(DATA SECTION)

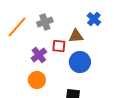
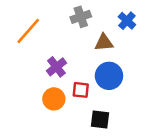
gray cross: (45, 22) -> (81, 17), moved
red square: (59, 46) -> (81, 90), moved

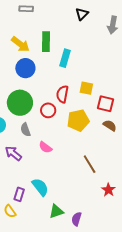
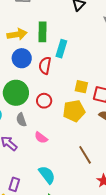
yellow arrow: (20, 44) -> (17, 34), turned -48
yellow square: (86, 88) -> (81, 87), moved
red semicircle: (62, 94) -> (45, 65), moved
cyan semicircle: (40, 187) -> (47, 175), moved

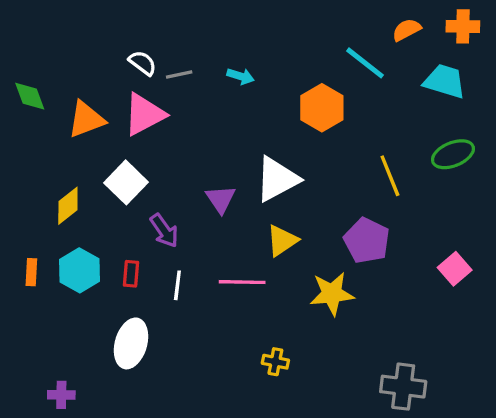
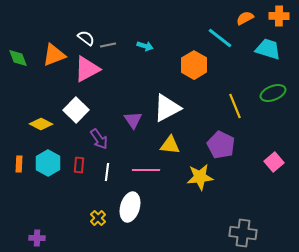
orange triangle: (86, 119) -> (54, 55), moved
yellow diamond: (68, 206) -> (41, 124), turned 65
yellow triangle: (282, 241) -> (170, 145), turned 40
white ellipse: (131, 343) -> (130, 207), moved
yellow cross: (275, 362) -> (98, 218), moved, turned 35

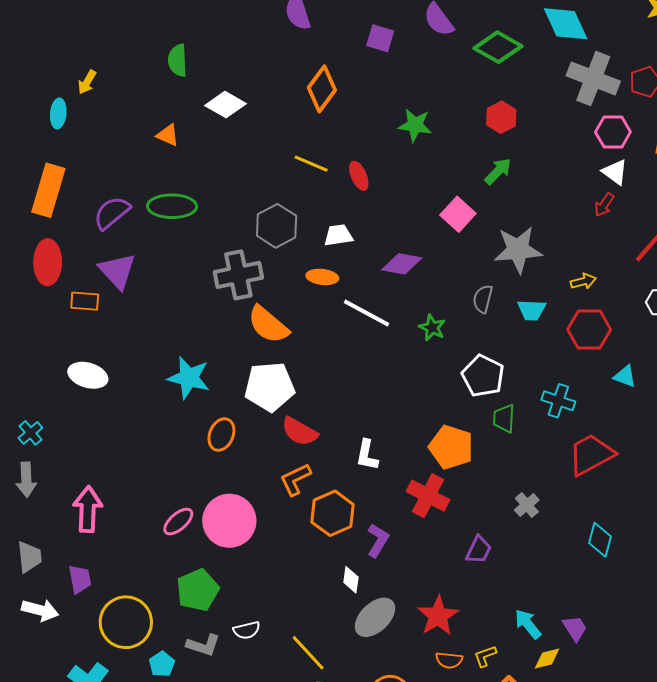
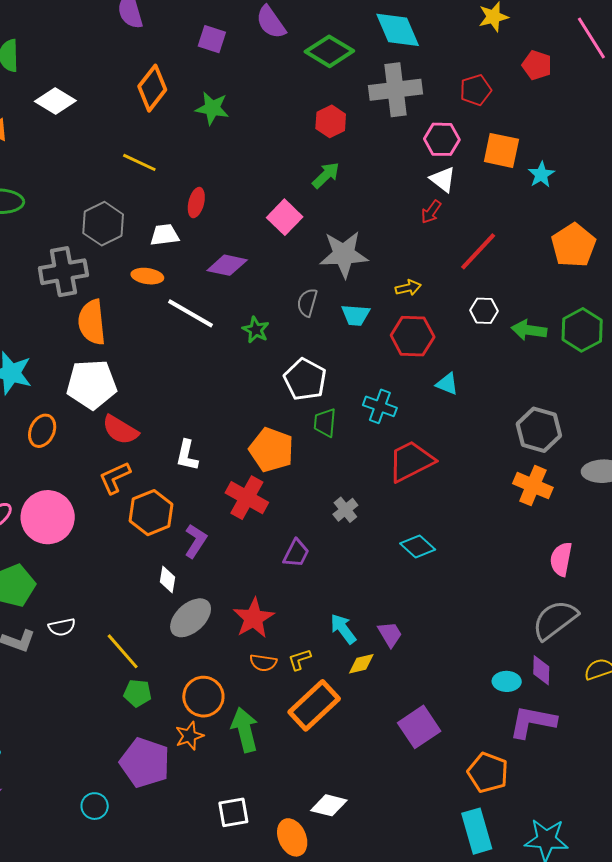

(End DATA SECTION)

**TASK DESCRIPTION:**
Considering the records above, state how many lines contain the word "semicircle", with nothing else in your reply.

**EXERCISE ANSWER:**
2